Task to complete: Among the entries below, tally the lines that include "BRUSH", and give the number alone.

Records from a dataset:
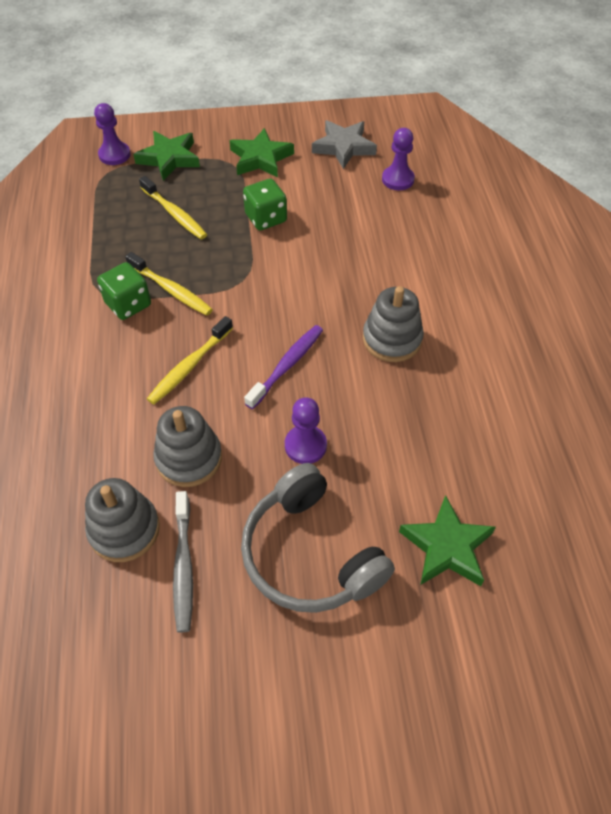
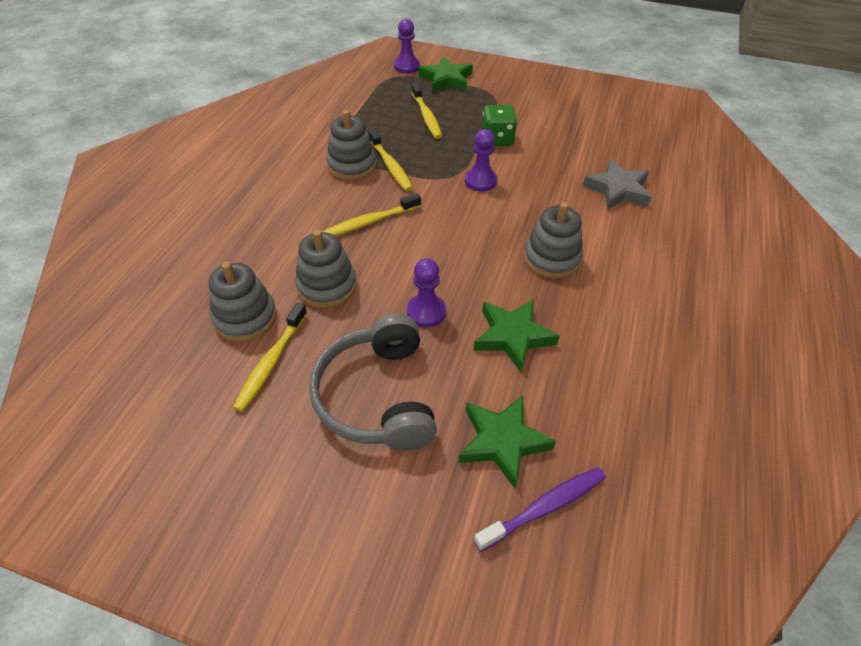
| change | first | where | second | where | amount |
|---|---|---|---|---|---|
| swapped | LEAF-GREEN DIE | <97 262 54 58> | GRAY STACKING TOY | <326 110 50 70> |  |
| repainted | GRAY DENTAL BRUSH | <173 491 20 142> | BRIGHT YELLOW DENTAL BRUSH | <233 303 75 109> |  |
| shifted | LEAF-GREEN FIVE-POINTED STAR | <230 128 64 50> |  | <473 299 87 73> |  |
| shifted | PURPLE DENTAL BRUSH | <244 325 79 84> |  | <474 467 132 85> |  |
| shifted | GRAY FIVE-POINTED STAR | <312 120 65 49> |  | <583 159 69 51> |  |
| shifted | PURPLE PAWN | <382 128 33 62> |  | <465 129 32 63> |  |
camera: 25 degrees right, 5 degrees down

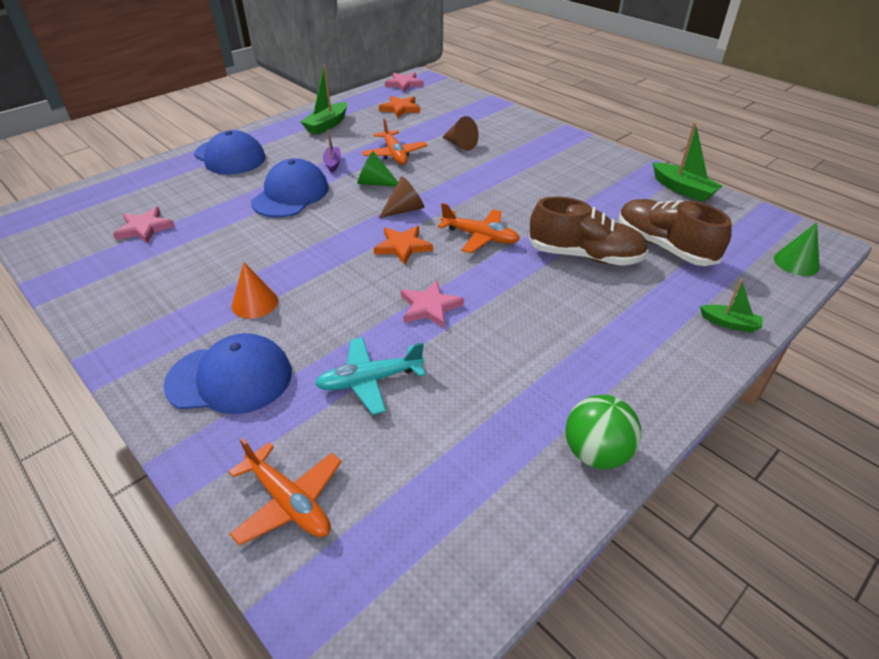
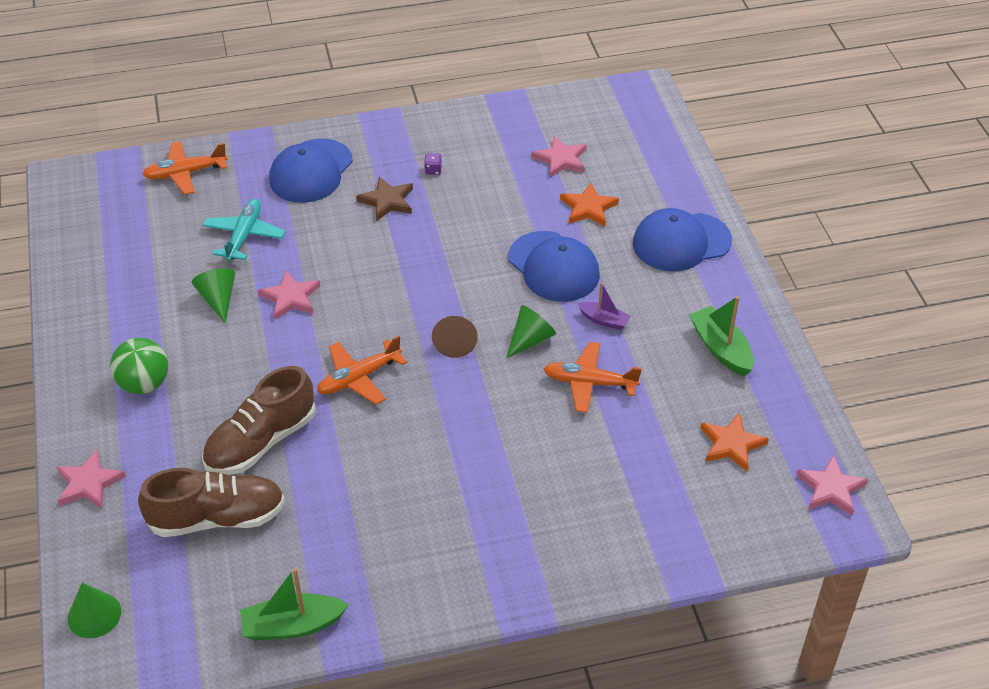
| change | first | where | second | where | amount |
|---|---|---|---|---|---|
| swapped | ORANGE SOLID CONE | <232 262 46 57> | DARK BROWN FIVE-POINTED STAR | <356 177 57 45> |  |
| shifted | ORANGE FIVE-POINTED STAR | <374 226 59 39> |  | <560 183 59 43> |  |
| gone | DARK BROWN SOLID CONE | <443 116 36 35> |  |  |  |
| shifted | LEAF-GREEN BALL | <565 395 76 74> |  | <110 338 58 56> |  |
| swapped | LEAF-GREEN BOAT | <700 279 63 54> | ROSE-PINK FIVE-POINTED STAR | <56 450 70 59> |  |
| new |  |  | LEAF-GREEN SOLID CONE | <192 268 43 55> |  |
| new |  |  | PURPLE DIE | <424 153 18 22> |  |
camera: 120 degrees right, 5 degrees up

Written reply: 2